* [WORK TO BE COMPLETED]:
Everything from the line containing "DARK BROWN TOOTH BRUSH" through the line containing "GREY BEDSIDE CLOCK (1st from left)" should be repeated exactly, and nothing else from the data.

* [THE RECORDS]:

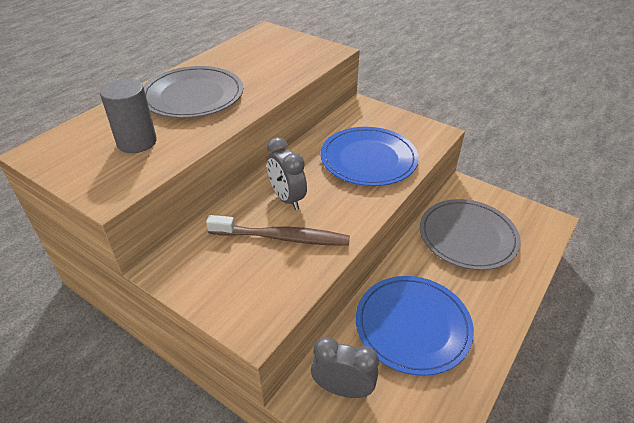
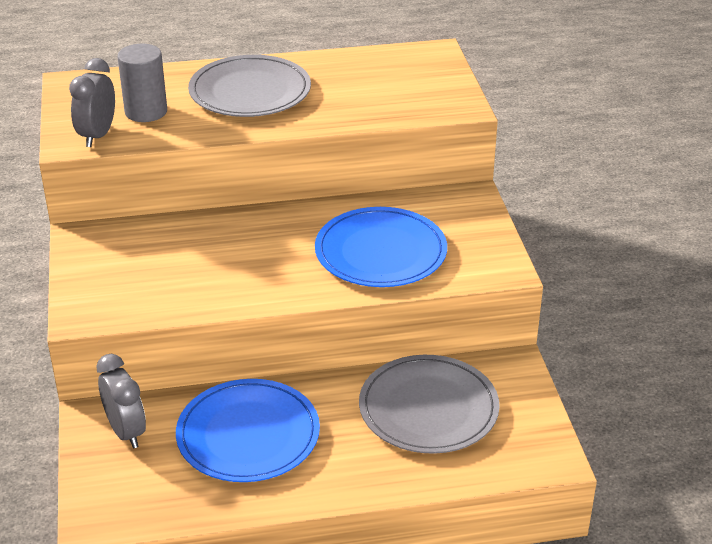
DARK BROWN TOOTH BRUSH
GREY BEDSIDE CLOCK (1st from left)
---
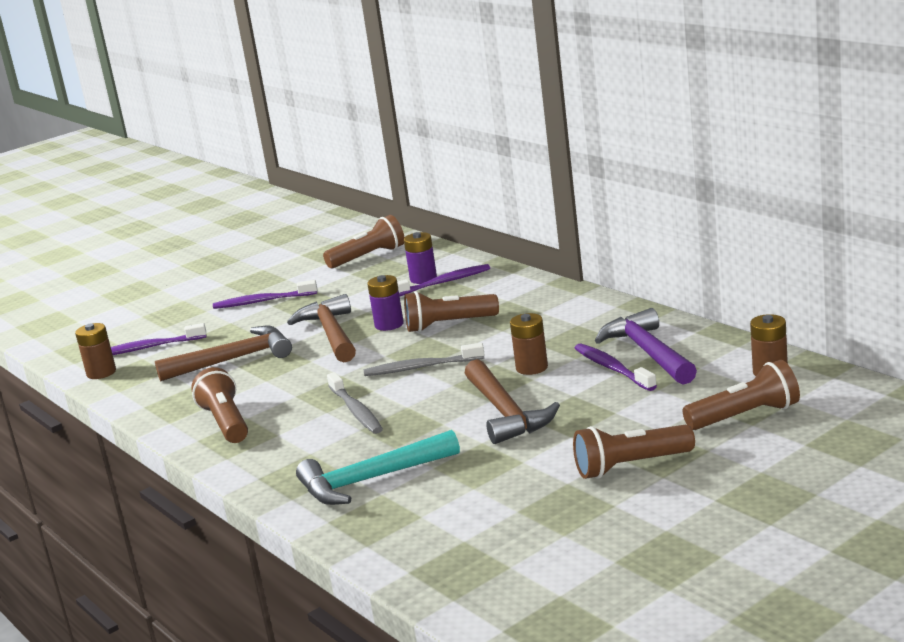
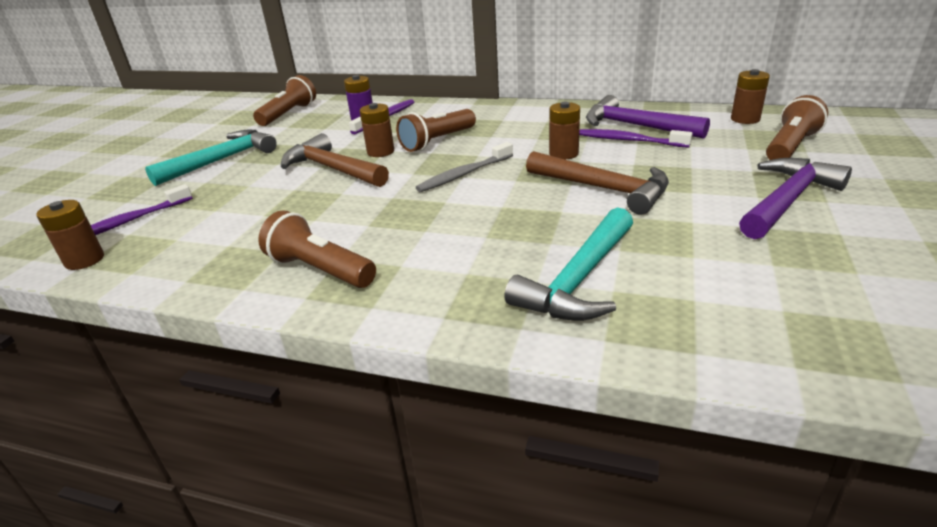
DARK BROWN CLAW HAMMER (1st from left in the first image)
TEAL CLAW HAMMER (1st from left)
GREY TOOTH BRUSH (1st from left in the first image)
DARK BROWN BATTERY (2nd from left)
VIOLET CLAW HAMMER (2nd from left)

* [WRITTEN SOLUTION]:
DARK BROWN TOOTH BRUSH
GREY BEDSIDE CLOCK (1st from left)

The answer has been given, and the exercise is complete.